*** EXERCISE INPUT ***
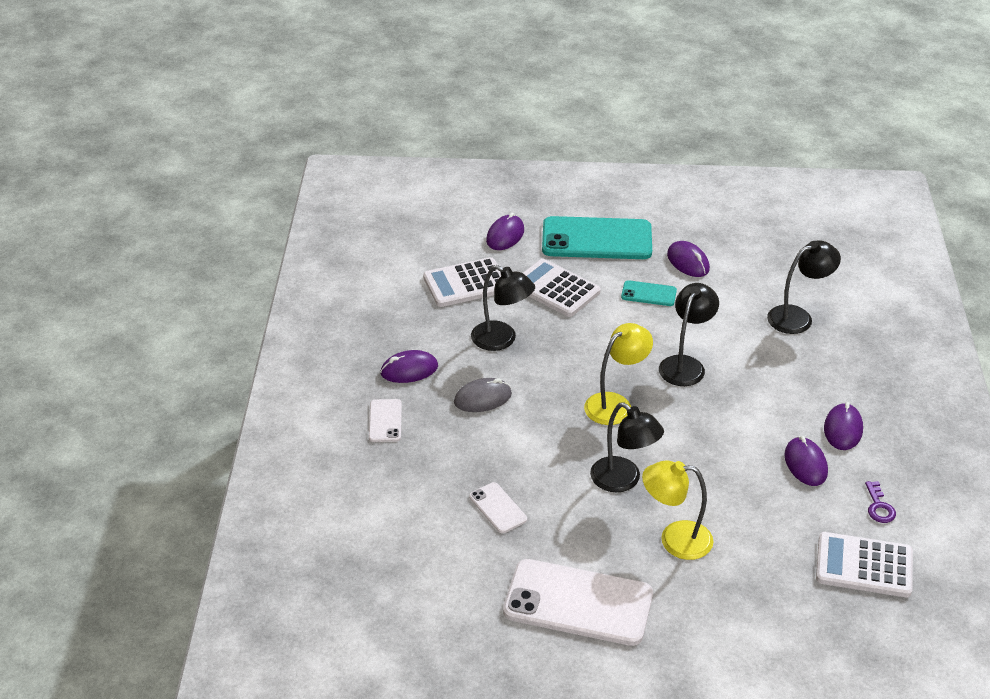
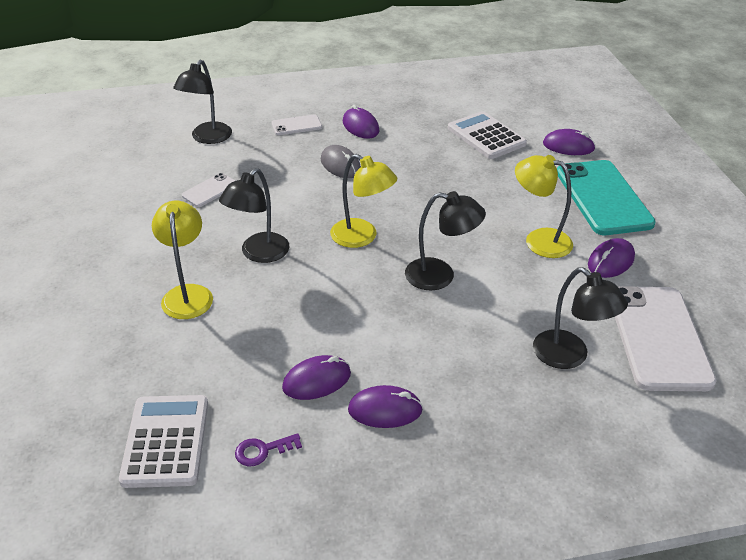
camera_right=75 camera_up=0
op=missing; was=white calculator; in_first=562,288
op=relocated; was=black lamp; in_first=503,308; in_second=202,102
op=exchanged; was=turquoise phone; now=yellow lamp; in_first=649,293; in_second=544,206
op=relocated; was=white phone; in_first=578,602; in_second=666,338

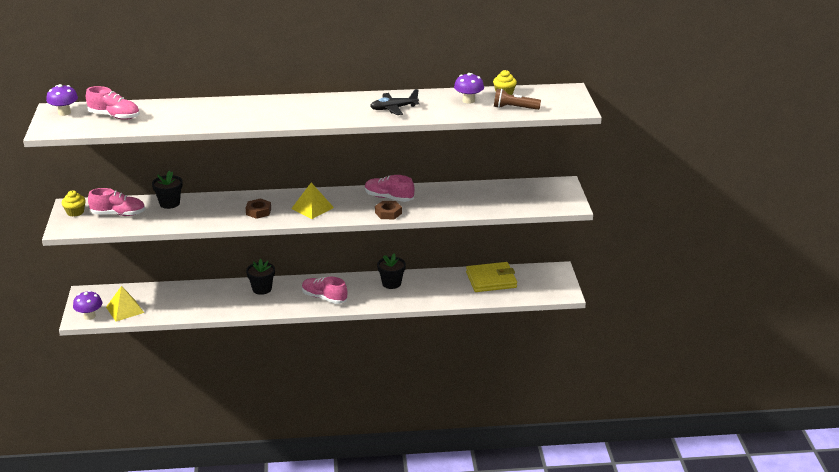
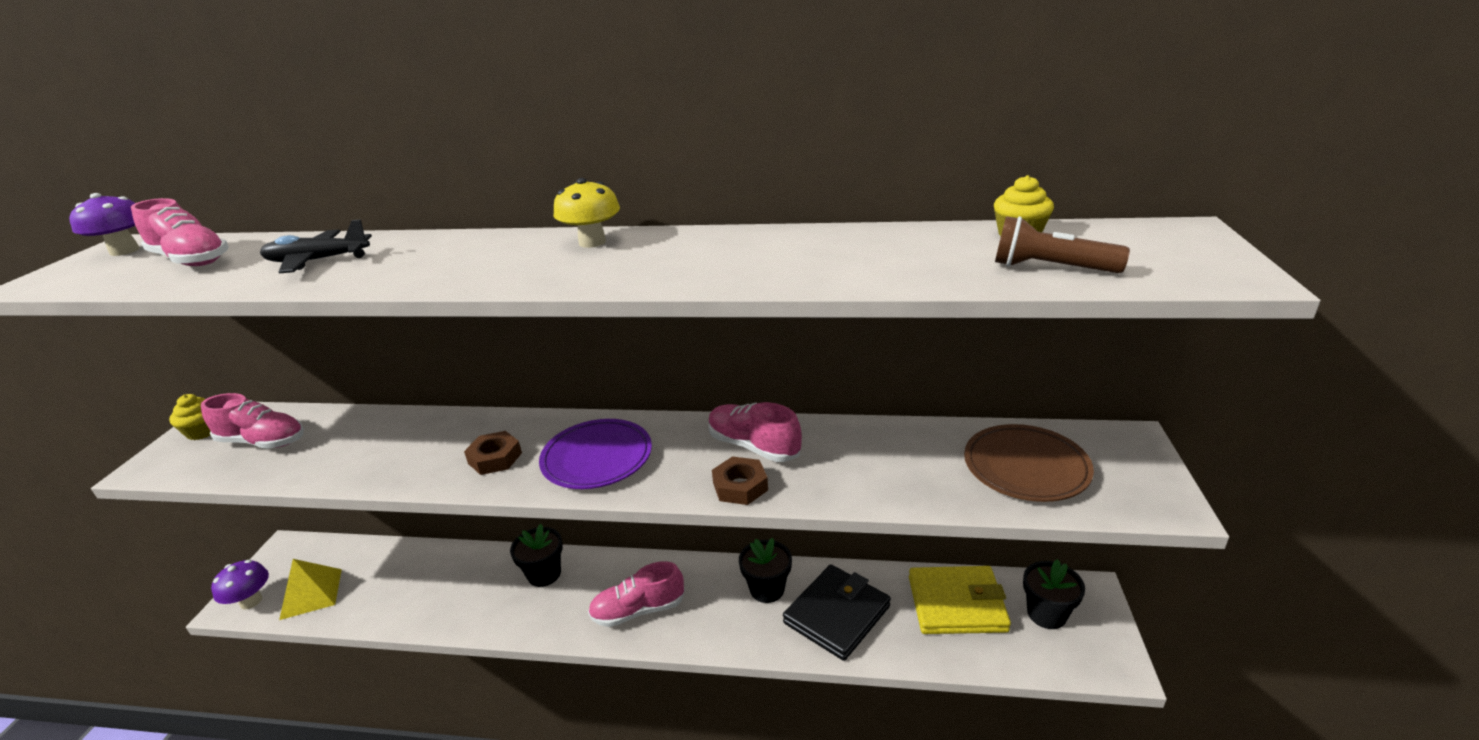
camera_right=15 camera_up=0
op=missing; was=purple mushroom; in_first=469,88
op=relocated; was=black plane; in_first=394,102; in_second=316,246
op=relocated; was=black flower pot; in_first=167,190; in_second=1054,594
op=exchanged; was=yellow pyramid; now=purple plate; in_first=312,201; in_second=595,454
op=spun; was=pink shoe; in_first=324,290; in_second=636,594; clockwise=-60
op=appeared; now=yellow mushroom; in_second=587,213
op=appeared; now=brown plate; in_second=1029,463
op=appeared; now=black wallet; in_second=837,612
*** End of EXERCISE INPUT ***
▶ **YOUR GOAL**
The answer consists of the lines from the one holding "op=missing; was=white calculator;" to the end of the records, inclusive, restated exactly and without pictures.

▶ **ANSWER BELOW**
op=missing; was=white calculator; in_first=562,288
op=relocated; was=black lamp; in_first=503,308; in_second=202,102
op=exchanged; was=turquoise phone; now=yellow lamp; in_first=649,293; in_second=544,206
op=relocated; was=white phone; in_first=578,602; in_second=666,338

camera_right=15 camera_up=0
op=missing; was=purple mushroom; in_first=469,88
op=relocated; was=black plane; in_first=394,102; in_second=316,246
op=relocated; was=black flower pot; in_first=167,190; in_second=1054,594
op=exchanged; was=yellow pyramid; now=purple plate; in_first=312,201; in_second=595,454
op=spun; was=pink shoe; in_first=324,290; in_second=636,594; clockwise=-60
op=appeared; now=yellow mushroom; in_second=587,213
op=appeared; now=brown plate; in_second=1029,463
op=appeared; now=black wallet; in_second=837,612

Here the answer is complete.